Dataset content:

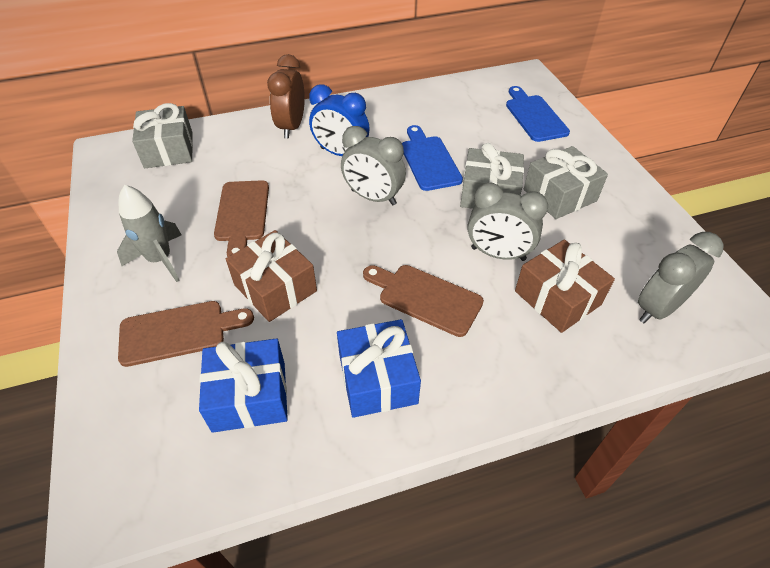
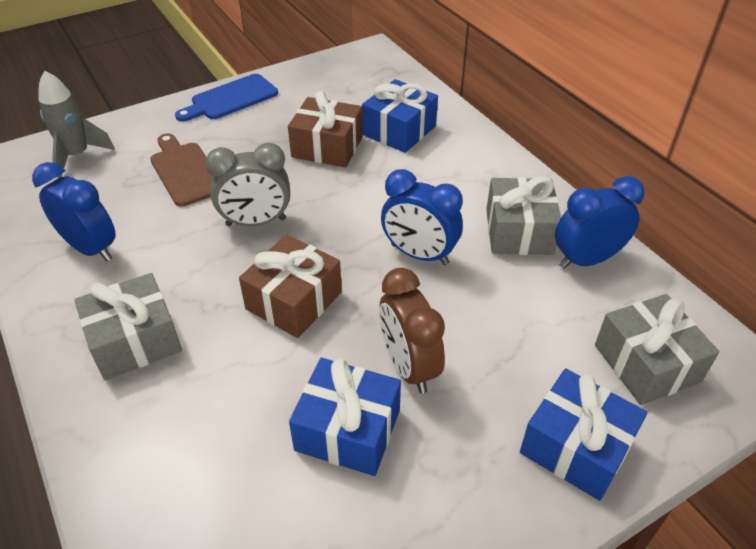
blue clock: 1 -> 3
blue cutting board: 2 -> 1
blue gift: 2 -> 3
brown cutting board: 3 -> 1
grey clock: 3 -> 1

Aim of the exercise: Each entry should be transcribed exactly as given, with pictures omitted.

Output for this exercise:
blue clock: 1 -> 3
blue cutting board: 2 -> 1
blue gift: 2 -> 3
brown cutting board: 3 -> 1
grey clock: 3 -> 1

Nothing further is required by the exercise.